Version difference data:
= = = = = = =
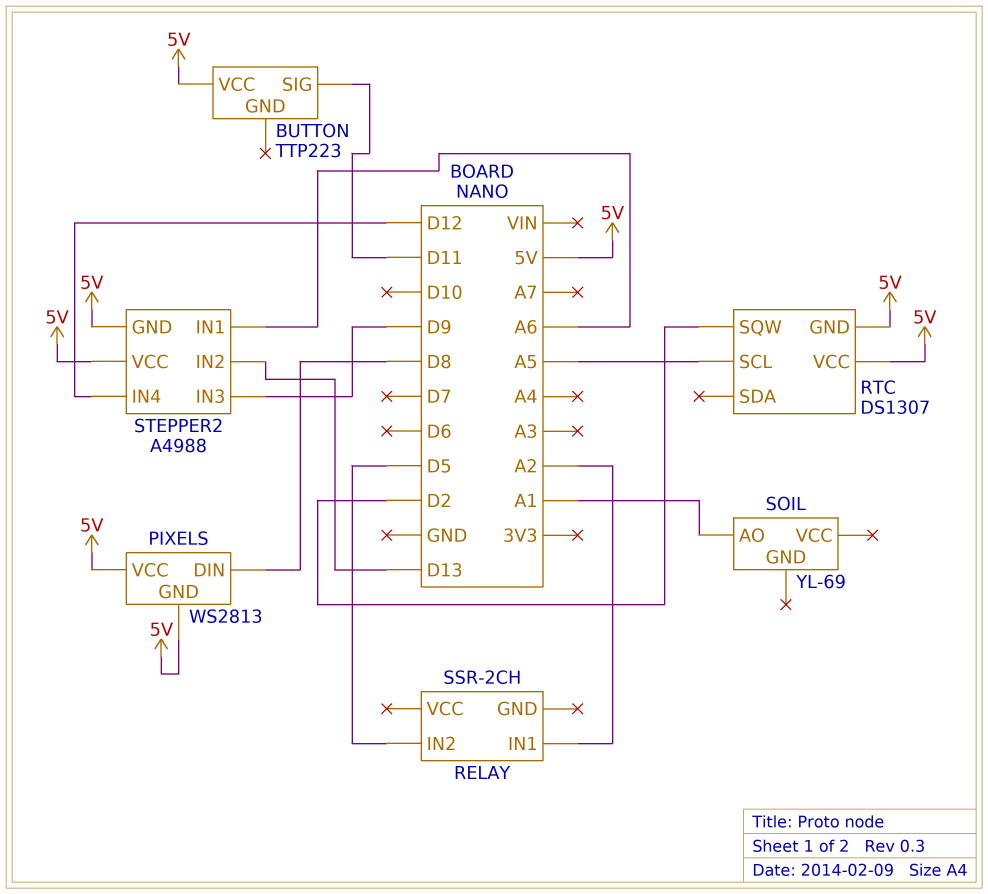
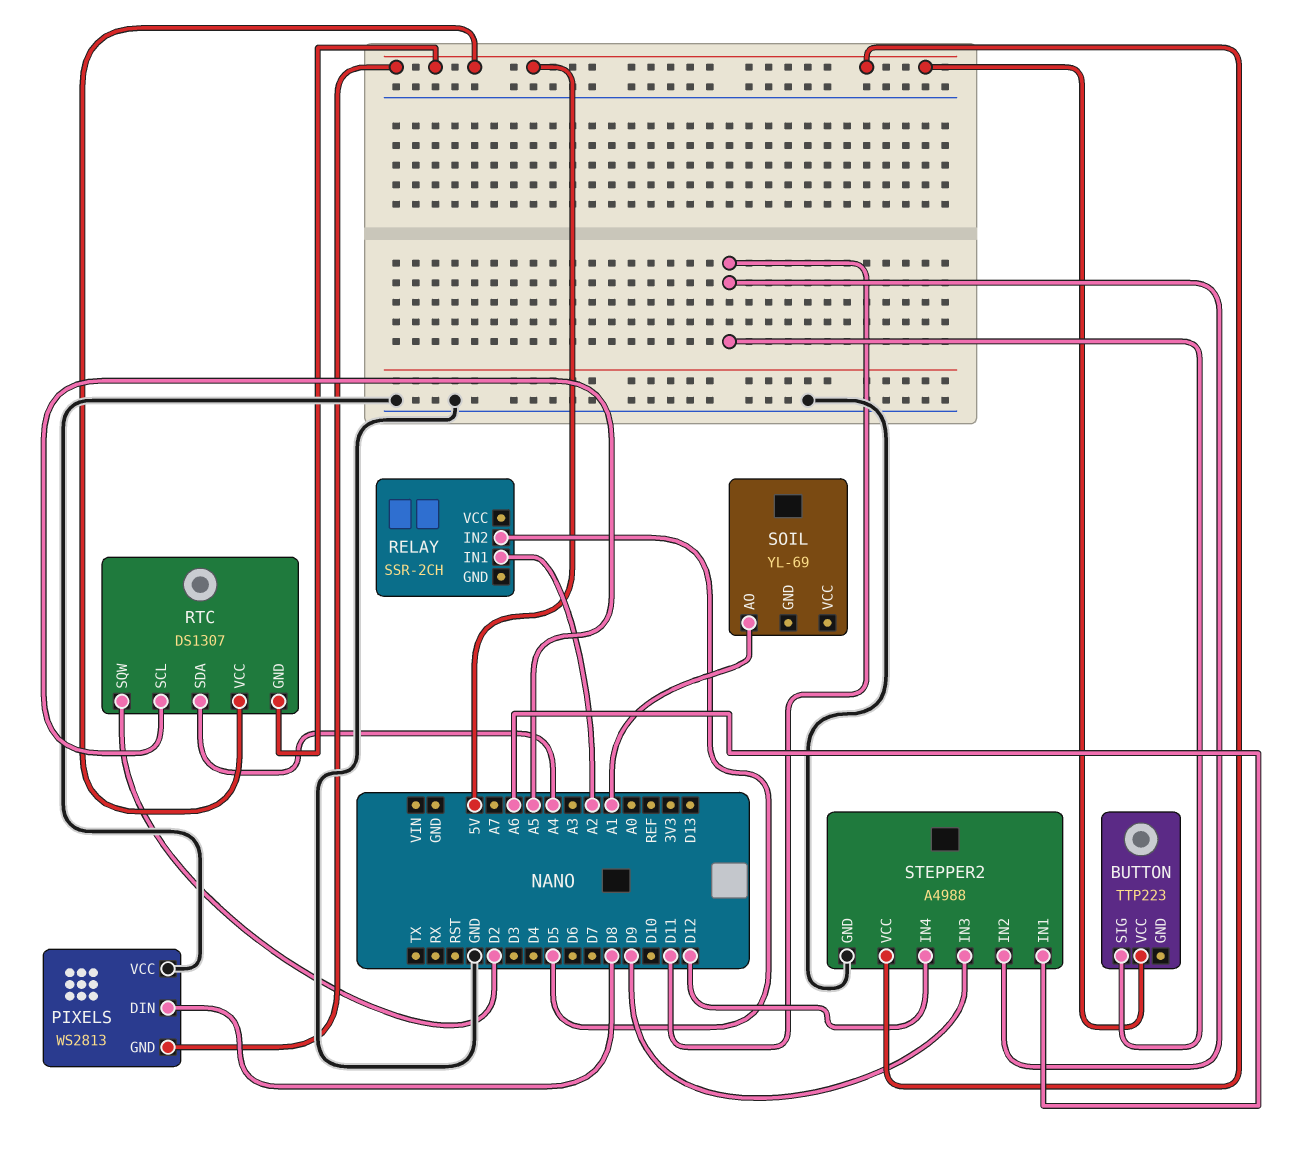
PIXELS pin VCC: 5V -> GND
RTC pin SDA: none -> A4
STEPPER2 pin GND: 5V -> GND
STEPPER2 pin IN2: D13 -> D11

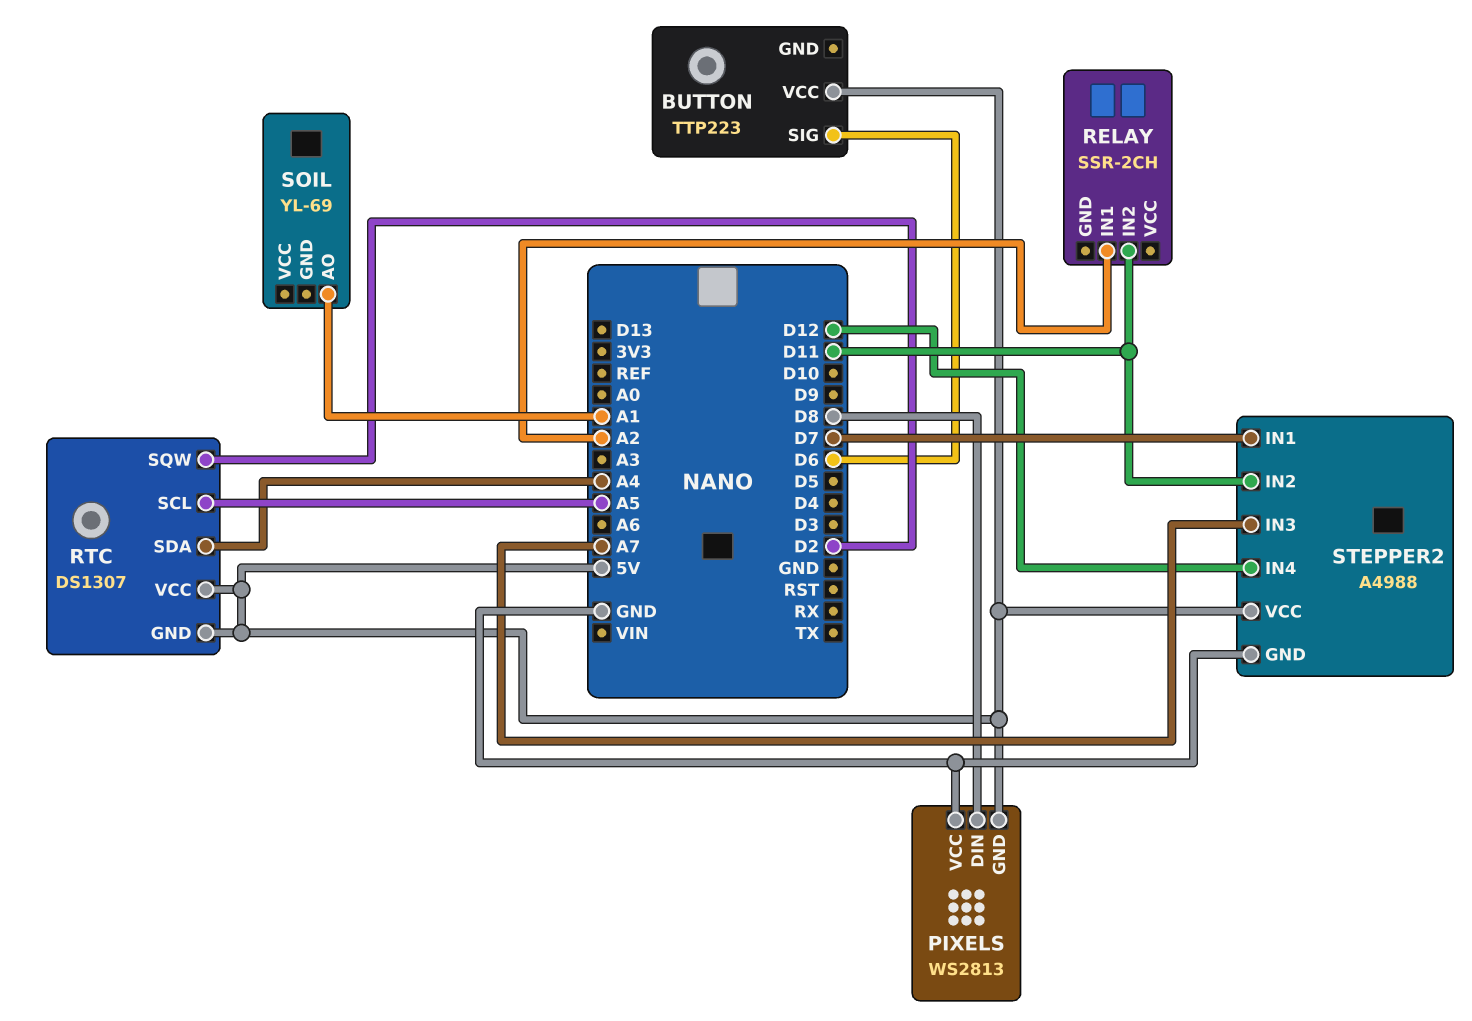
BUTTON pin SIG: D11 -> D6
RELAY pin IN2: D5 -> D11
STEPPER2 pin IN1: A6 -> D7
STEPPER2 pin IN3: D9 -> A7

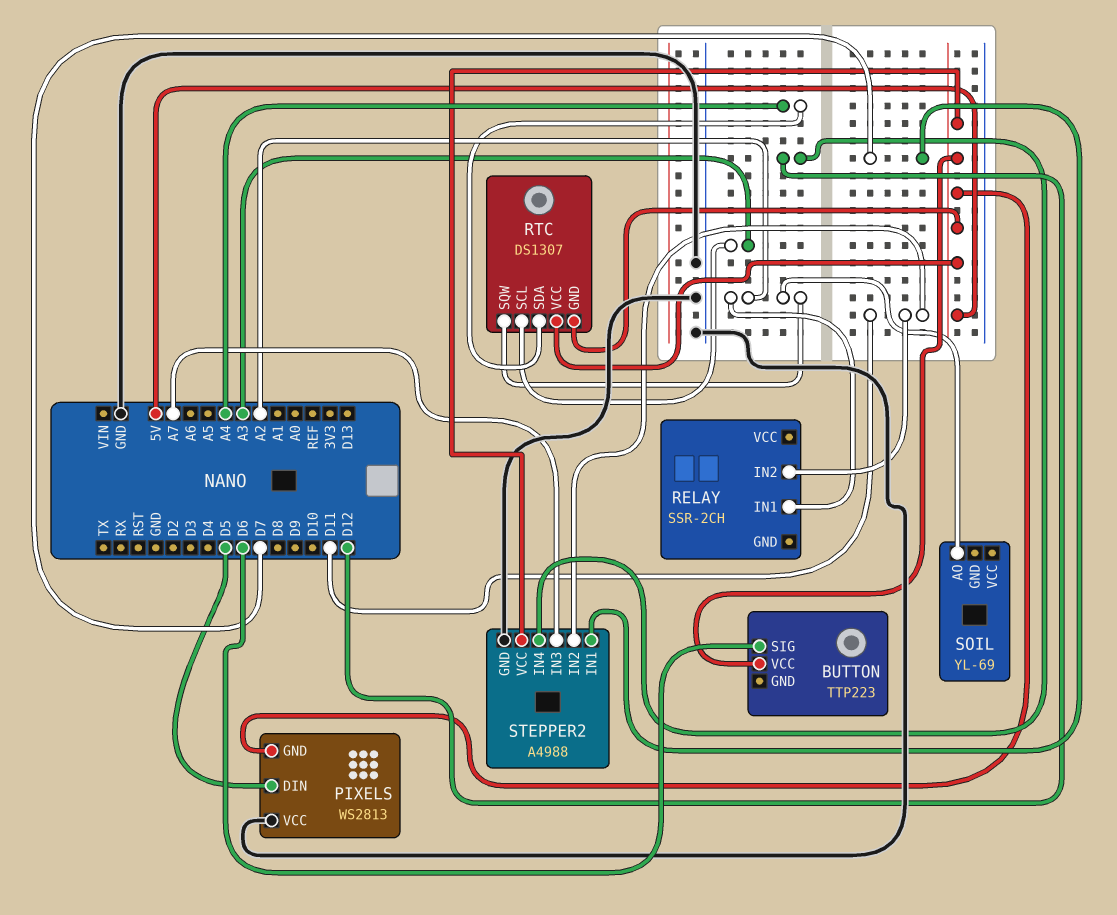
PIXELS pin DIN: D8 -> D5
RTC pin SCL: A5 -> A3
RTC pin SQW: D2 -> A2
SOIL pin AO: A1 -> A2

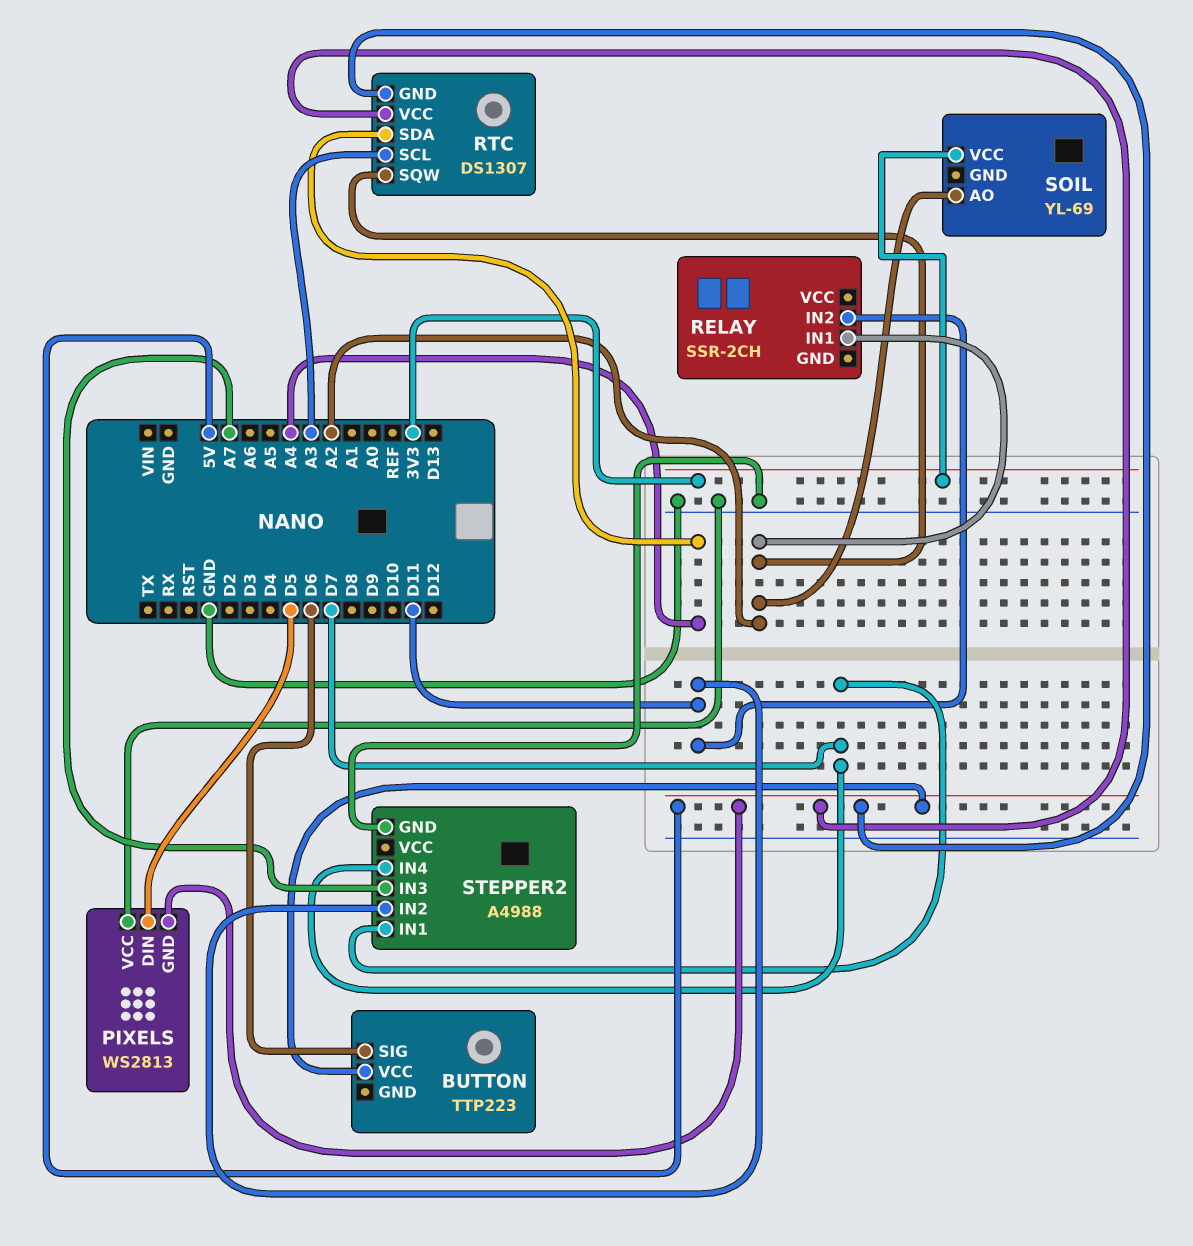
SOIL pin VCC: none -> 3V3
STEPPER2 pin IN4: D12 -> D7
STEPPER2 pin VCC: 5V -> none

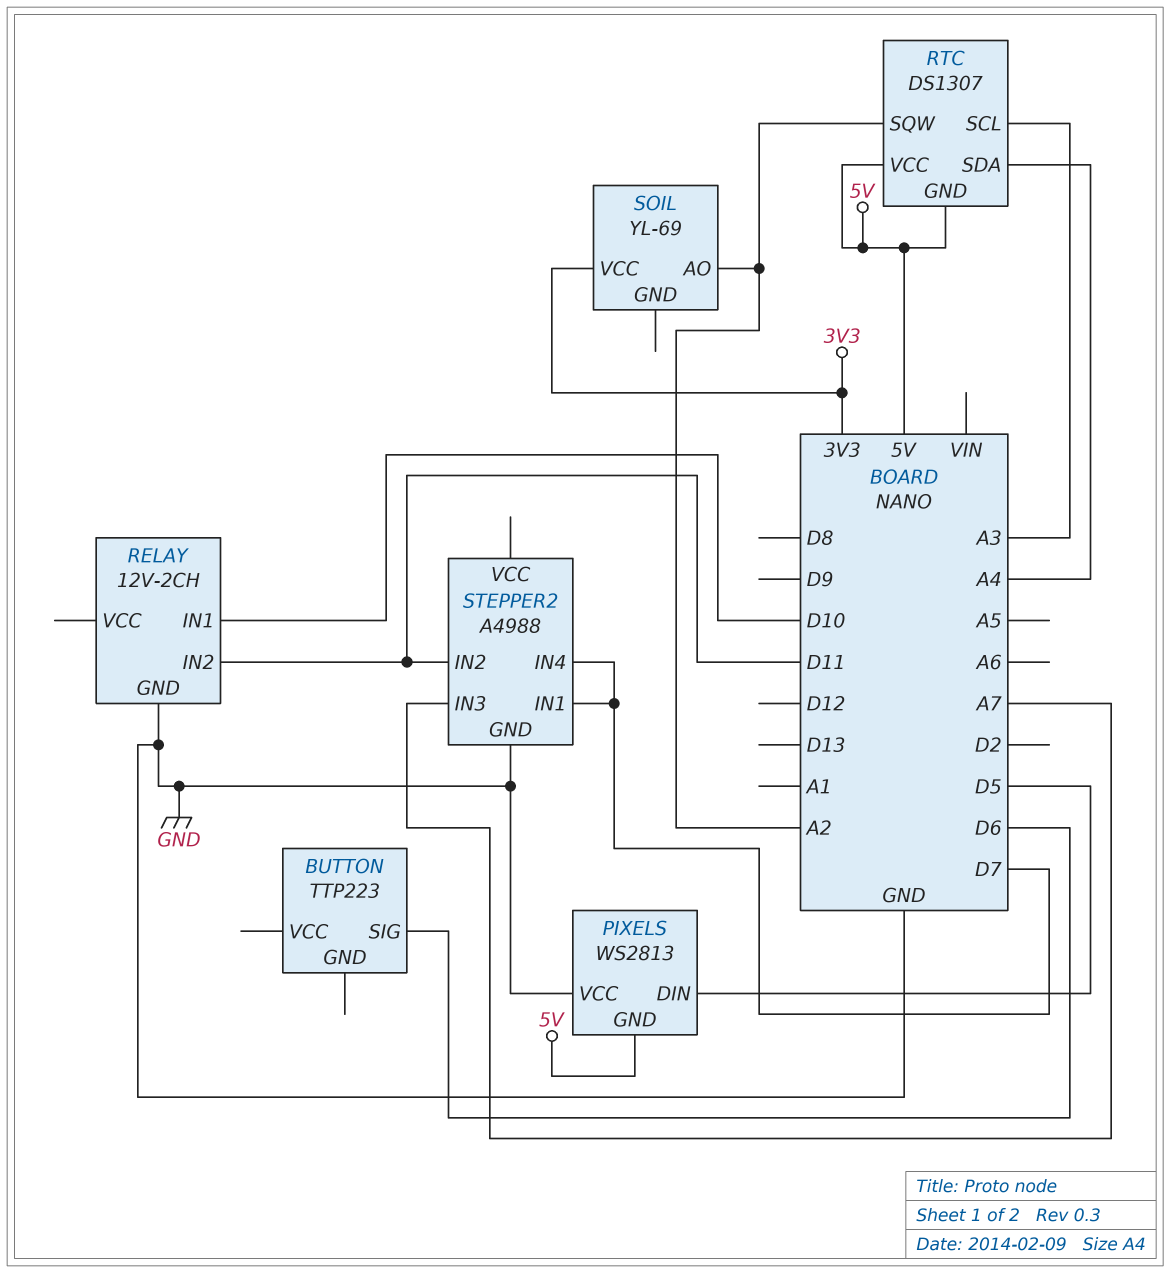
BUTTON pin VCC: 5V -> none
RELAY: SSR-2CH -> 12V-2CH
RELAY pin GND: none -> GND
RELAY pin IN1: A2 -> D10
= = = = = = =
* _Problem statement_
Once you find the line that contains "SOIL pin AO: A1 -> A2", give it again along with every later line through the end of the data, word for word, minus the pictures.

* _Output for this exercise_
SOIL pin AO: A1 -> A2

SOIL pin VCC: none -> 3V3
STEPPER2 pin IN4: D12 -> D7
STEPPER2 pin VCC: 5V -> none

BUTTON pin VCC: 5V -> none
RELAY: SSR-2CH -> 12V-2CH
RELAY pin GND: none -> GND
RELAY pin IN1: A2 -> D10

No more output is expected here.